[[ DATA TO USE, beginning ]]

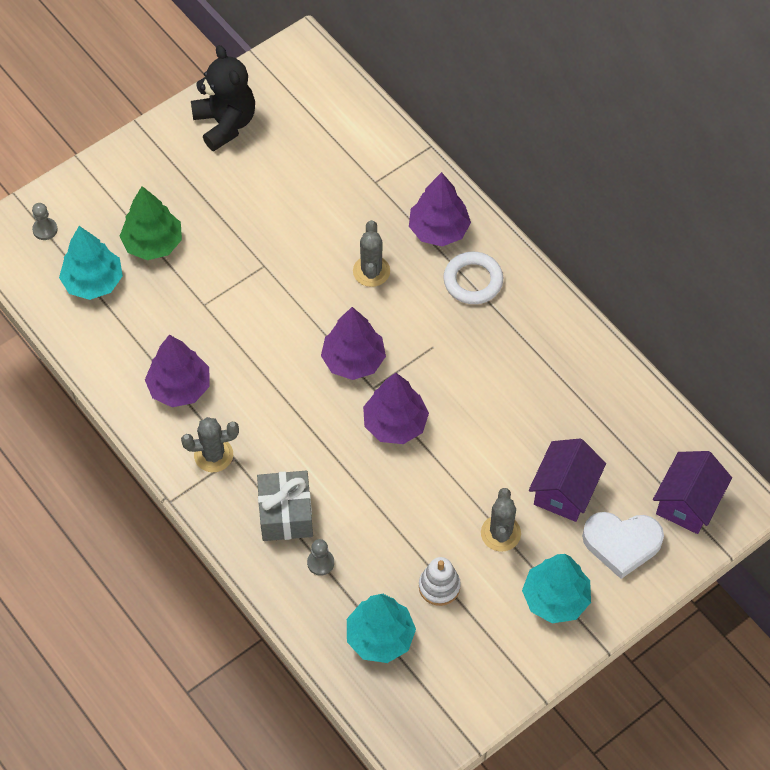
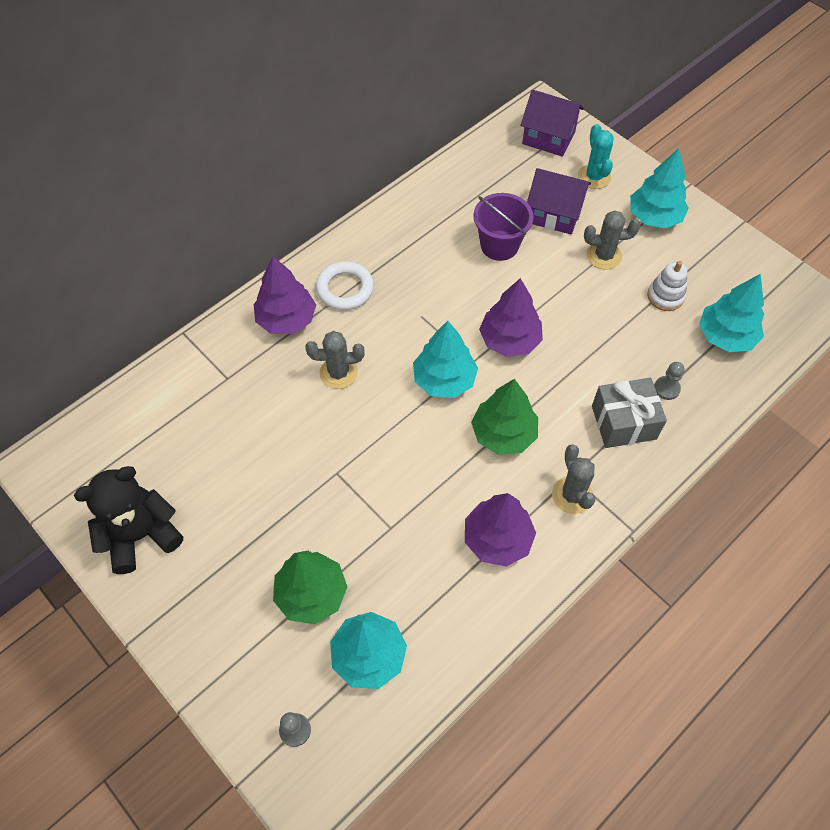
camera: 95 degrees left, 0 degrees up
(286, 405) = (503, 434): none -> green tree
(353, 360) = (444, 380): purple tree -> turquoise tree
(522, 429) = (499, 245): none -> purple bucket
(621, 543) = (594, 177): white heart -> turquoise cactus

[[ DATA TO USE, end ]]

BRIEF » Give again the lines from the line holding "(522, 429) = (499, 245): none" through the close of the listing, both included, exactly as written and with nothing else.

ANSWER SPACE »
(522, 429) = (499, 245): none -> purple bucket
(621, 543) = (594, 177): white heart -> turquoise cactus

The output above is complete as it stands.